Problem details
Update the records below by replacing every "Choices" with "Options" and keeping everything else the same. Leave the pictures out of your answer.

(Spatial grounding data)
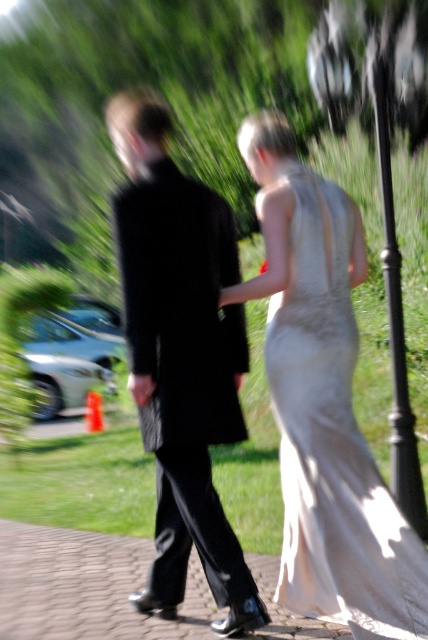
Question: Which of the following is the closest to the observer?

Choices:
 (A) (323, 624)
 (B) (192, 189)
 (C) (329, 346)

Answer: (C)

Question: Is the position of black velvet suit at center less distant than that of ivory satin dress at center?

Choices:
 (A) no
 (B) yes

Answer: (A)

Question: Does black velvet suit at center have a larger size compared to ivory satin dress at center?

Choices:
 (A) no
 (B) yes

Answer: (A)

Question: Can you confirm if ivory satin dress at center is positioned to the right of paved stone walkway at center?

Choices:
 (A) no
 (B) yes

Answer: (B)

Question: Estimate the real-world distances between objects in this image. Which object is farther from the black velvet suit at center?

Choices:
 (A) ivory satin dress at center
 (B) paved stone walkway at center

Answer: (B)

Question: Which point appears farthest from the camera in this image?

Choices:
 (A) (80, 627)
 (B) (228, 308)

Answer: (B)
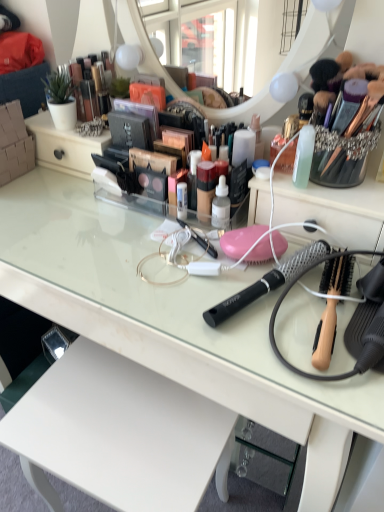
Identify the location of free space in front of wooden-handled hairbrush at right, the 2th brush in the left-to-right sequence. This screenshot has height=512, width=384. (340, 372).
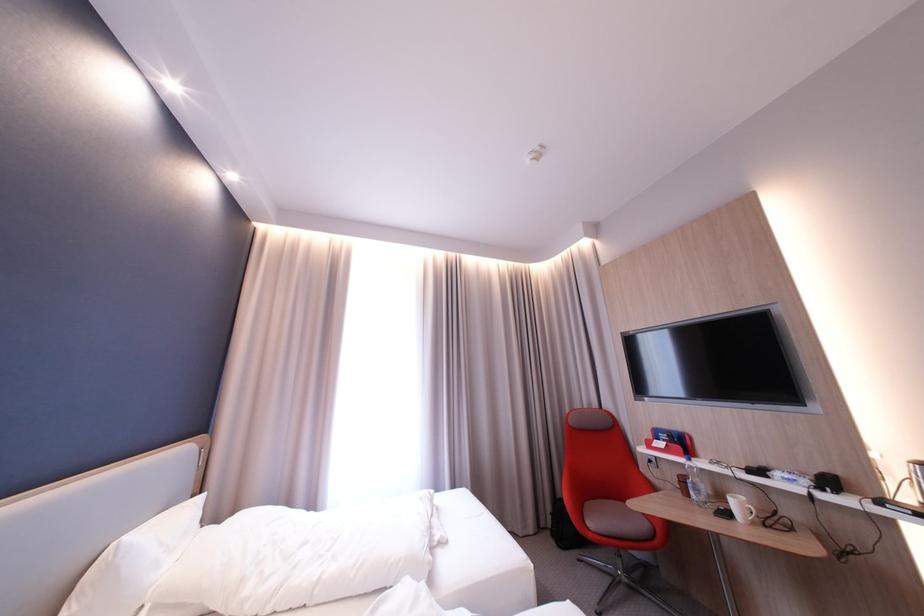
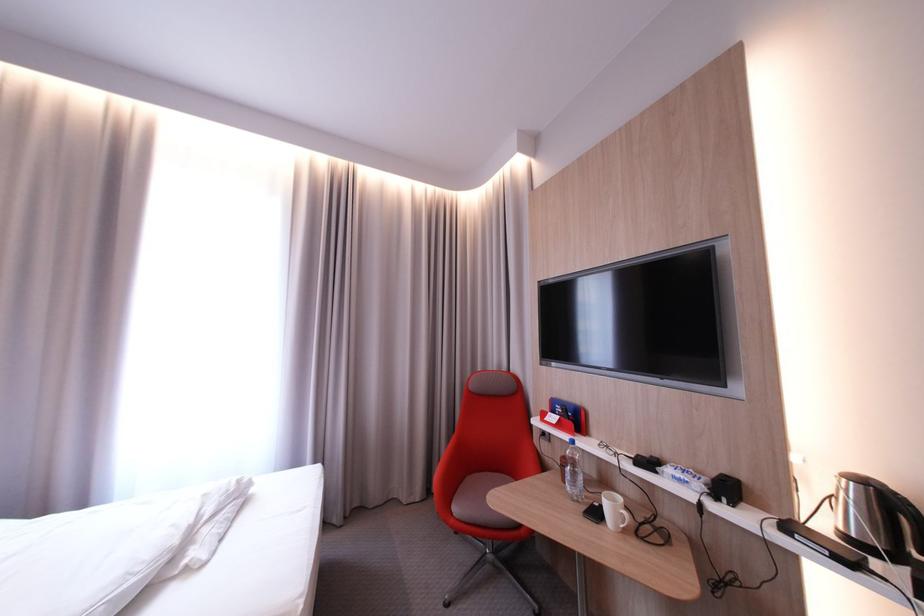
Find the pixel in the second image that matches the point at 698,495 in the first image.

(576, 482)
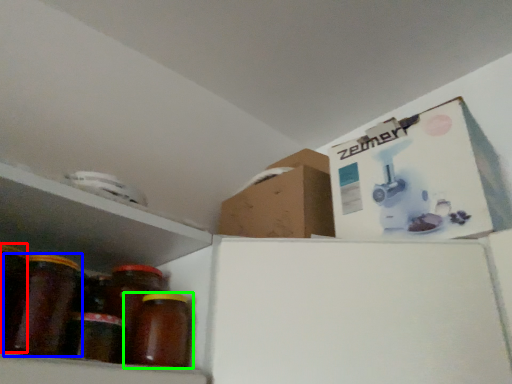
Question: Which object is the closest to the glass jar (highlighted by a red box)? Choose among these: bottle (highlighted by a blue box) or bottle (highlighted by a green box).

Choices:
 (A) bottle
 (B) bottle

Answer: (A)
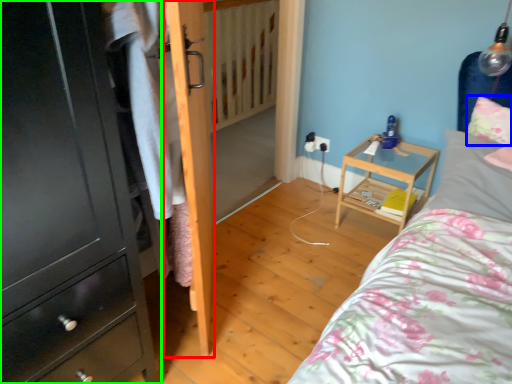
Question: Which is nearer to the door (highlighted by a red box)? pillow (highlighted by a blue box) or chest of drawers (highlighted by a green box).

Choices:
 (A) pillow
 (B) chest of drawers

Answer: (B)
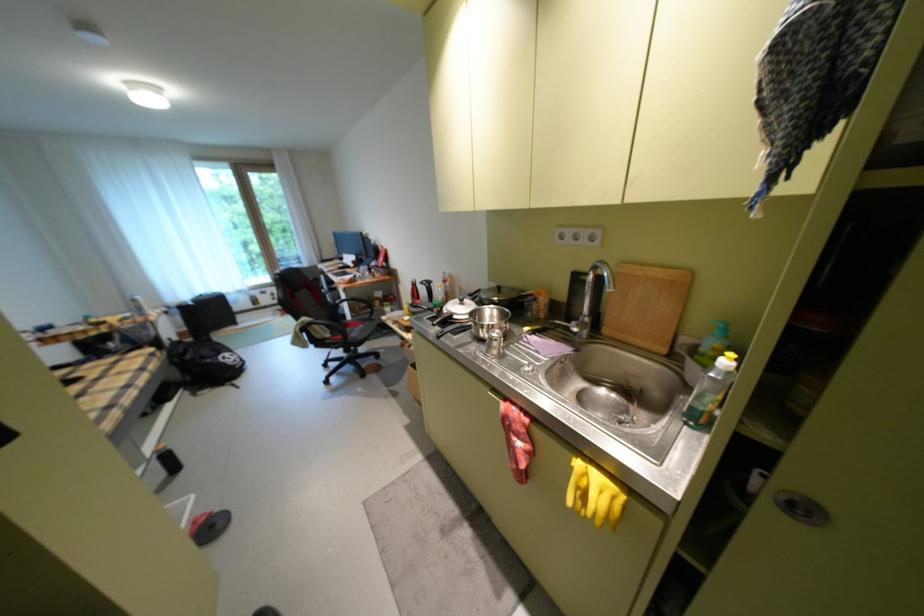
Where is `pot lid handle`? pot lid handle is located at coordinates (503, 296).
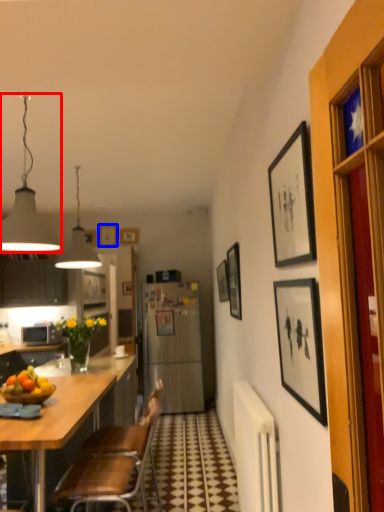
Question: Which object is closer to the camera taking this photo, lamp (highlighted by a red box) or picture frame (highlighted by a blue box)?

Choices:
 (A) lamp
 (B) picture frame

Answer: (A)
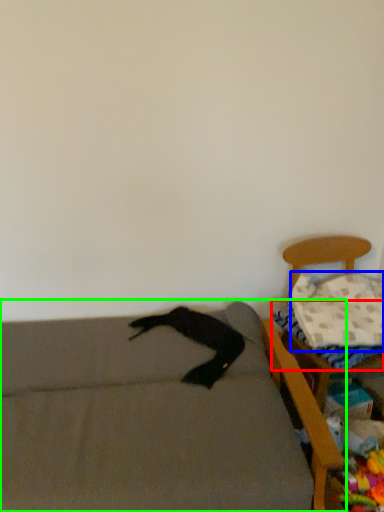
Question: Which object is positioned closest to sheet (highlighted by a red box)? Select from pillow (highlighted by a blue box) and furniture (highlighted by a green box).

Choices:
 (A) pillow
 (B) furniture

Answer: (A)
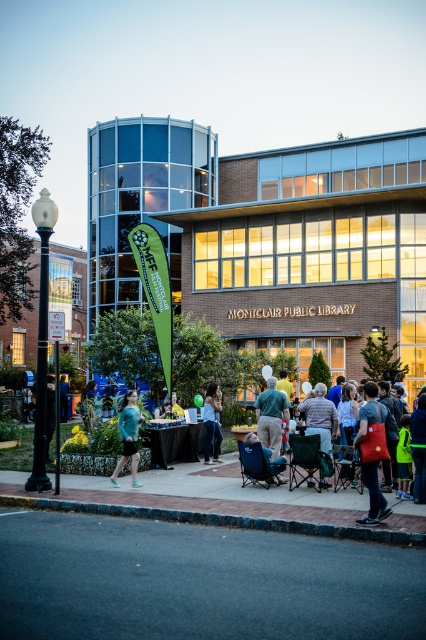
Question: Which point appears closest to the camera in this image?

Choices:
 (A) (178, 451)
 (B) (311, 403)
 (C) (216, 442)

Answer: (B)

Question: Which object appears farthest from the camera in this image?

Choices:
 (A) gray fabric chair at center
 (B) red fabric bag at center
 (C) teal fabric shirt at center
 (D) green fabric shirt at center

Answer: (D)

Question: Is black tablecloth at center smaller than blue fabric chair at center?

Choices:
 (A) no
 (B) yes

Answer: (A)

Question: Which point is farther to the camera?

Choices:
 (A) (330, 403)
 (B) (137, 406)
 (C) (256, 440)
 (D) (270, 433)

Answer: (D)

Question: Where is teal fabric shirt at center located in relation to blue fabric chair at center in the image?

Choices:
 (A) left
 (B) right

Answer: (A)

Question: Does red fabric bag at center have a smaller size compared to teal fabric shirt at center?

Choices:
 (A) yes
 (B) no

Answer: (A)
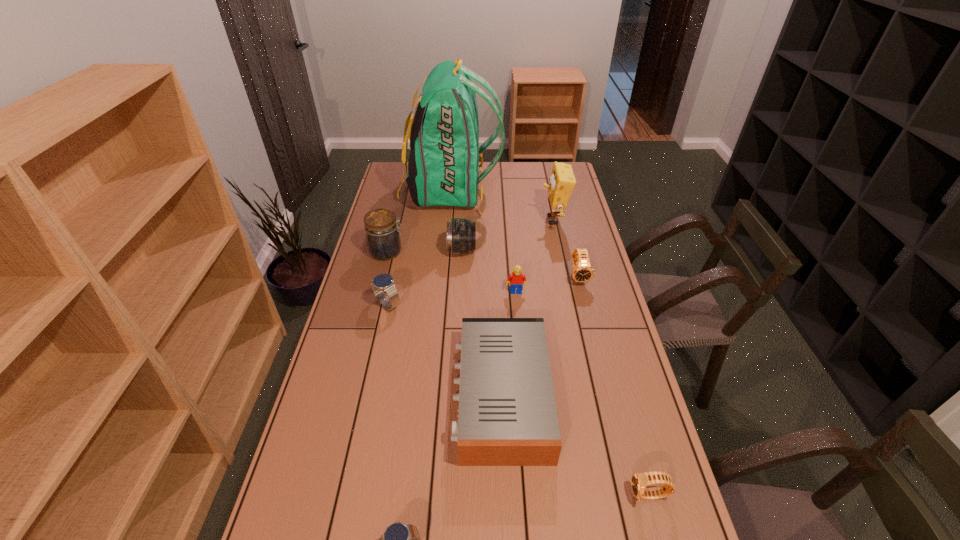
The width and height of the screenshot is (960, 540). Identify the location of the smaller black watch. point(639,481).

I want to click on the second nearest object, so click(x=639, y=481).

Image resolution: width=960 pixels, height=540 pixels. In order to click on vacant point located on the back of the tallest object in this screenshot , I will do `click(569, 192)`.

You are a GUI agent. You are given a task and a screenshot of the screen. Output one action in this format:
    pyautogui.click(x=<x>, y=<y>)
    Task: Click on the free space located on the face of the second tallest object
    
    Given the screenshot: What is the action you would take?
    pyautogui.click(x=482, y=220)

Where is `free spot located on the face of the second tallest object`? The height and width of the screenshot is (540, 960). free spot located on the face of the second tallest object is located at coordinates (475, 220).

I want to click on blank space located 0.140m on the face of the second tallest object, so click(507, 220).

Find the location of a particular element. The image size is (960, 540). vacant space located on the lid of the jar is located at coordinates (461, 252).

The height and width of the screenshot is (540, 960). Find the location of `blank space located at the front element of the telephoto lens`. blank space located at the front element of the telephoto lens is located at coordinates (516, 250).

Where is `vacant position located 0.390m on the face of the sixth nearest object`? The width and height of the screenshot is (960, 540). vacant position located 0.390m on the face of the sixth nearest object is located at coordinates (604, 379).

Image resolution: width=960 pixels, height=540 pixels. I want to click on vacant space located on the face of the Lego, so click(x=517, y=313).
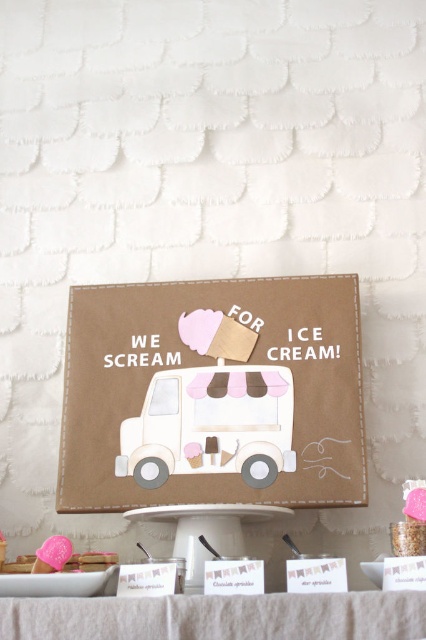
Question: Does brown paper ice cream truck at center appear on the left side of white linen tablecloth at lower center?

Answer section
Question: Which of the following is the closest to the observer?

Options:
 (A) (323, 624)
 (B) (192, 189)
 (C) (329, 346)

Answer: (C)

Question: Is the position of black velvet suit at center less distant than that of ivory satin dress at center?

Options:
 (A) no
 (B) yes

Answer: (A)

Question: Does black velvet suit at center have a larger size compared to ivory satin dress at center?

Options:
 (A) no
 (B) yes

Answer: (A)

Question: Can you confirm if ivory satin dress at center is positioned to the right of paved stone walkway at center?

Options:
 (A) no
 (B) yes

Answer: (B)

Question: Estimate the real-world distances between objects in this image. Which object is farther from the black velvet suit at center?

Options:
 (A) ivory satin dress at center
 (B) paved stone walkway at center

Answer: (B)

Question: Which point appears farthest from the camera in this image?

Options:
 (A) (80, 627)
 (B) (228, 308)

Answer: (B)
Identify the location of free space in front of wooden-handled hairbrush at right, the 2th brush in the left-to-right sequence. This screenshot has height=512, width=384. (340, 372).
Find the pixel in the second image that matches the point at 698,495 in the first image.

(576, 482)
Question: Which object is the closest to the glass jar (highlighted by a red box)? Choose among these: bottle (highlighted by a blue box) or bottle (highlighted by a green box).

Options:
 (A) bottle
 (B) bottle

Answer: (A)
Question: Which is nearer to the door (highlighted by a red box)? pillow (highlighted by a blue box) or chest of drawers (highlighted by a green box).

Options:
 (A) pillow
 (B) chest of drawers

Answer: (B)
Where is `pot lid handle`? pot lid handle is located at coordinates (503, 296).
Question: Which object is closer to the camera taking this photo, lamp (highlighted by a red box) or picture frame (highlighted by a blue box)?

Options:
 (A) lamp
 (B) picture frame

Answer: (A)
Question: Which object is positioned closest to sheet (highlighted by a red box)? Select from pillow (highlighted by a blue box) and furniture (highlighted by a green box).

Options:
 (A) pillow
 (B) furniture

Answer: (A)
Question: Which point appears closest to the camera in this image?

Options:
 (A) (178, 451)
 (B) (311, 403)
 (C) (216, 442)

Answer: (B)

Question: Which object appears farthest from the camera in this image?

Options:
 (A) gray fabric chair at center
 (B) red fabric bag at center
 (C) teal fabric shirt at center
 (D) green fabric shirt at center

Answer: (D)

Question: Is black tablecloth at center smaller than blue fabric chair at center?

Options:
 (A) no
 (B) yes

Answer: (A)

Question: Which point is farther to the camera?

Options:
 (A) (330, 403)
 (B) (137, 406)
 (C) (256, 440)
 (D) (270, 433)

Answer: (D)

Question: Where is teal fabric shirt at center located in relation to blue fabric chair at center in the image?

Options:
 (A) left
 (B) right

Answer: (A)

Question: Does red fabric bag at center have a smaller size compared to teal fabric shirt at center?

Options:
 (A) yes
 (B) no

Answer: (A)
The width and height of the screenshot is (960, 540). Identify the location of the smaller black watch. point(639,481).

I want to click on the second nearest object, so click(x=639, y=481).

Image resolution: width=960 pixels, height=540 pixels. In order to click on vacant point located on the back of the tallest object in this screenshot , I will do `click(569, 192)`.

You are a GUI agent. You are given a task and a screenshot of the screen. Output one action in this format:
    pyautogui.click(x=<x>, y=<y>)
    Task: Click on the free space located on the face of the second tallest object
    
    Given the screenshot: What is the action you would take?
    pyautogui.click(x=482, y=220)

Where is `free spot located on the face of the second tallest object`? The height and width of the screenshot is (540, 960). free spot located on the face of the second tallest object is located at coordinates (475, 220).

I want to click on blank space located 0.140m on the face of the second tallest object, so click(507, 220).

Find the location of a particular element. The image size is (960, 540). vacant space located on the lid of the jar is located at coordinates (461, 252).

The height and width of the screenshot is (540, 960). Find the location of `blank space located at the front element of the telephoto lens`. blank space located at the front element of the telephoto lens is located at coordinates (516, 250).

Where is `vacant position located 0.390m on the face of the sixth nearest object`? The width and height of the screenshot is (960, 540). vacant position located 0.390m on the face of the sixth nearest object is located at coordinates (604, 379).

Image resolution: width=960 pixels, height=540 pixels. I want to click on vacant space located on the face of the Lego, so click(x=517, y=313).
Question: Does brown paper ice cream truck at center appear on the left side of white linen tablecloth at lower center?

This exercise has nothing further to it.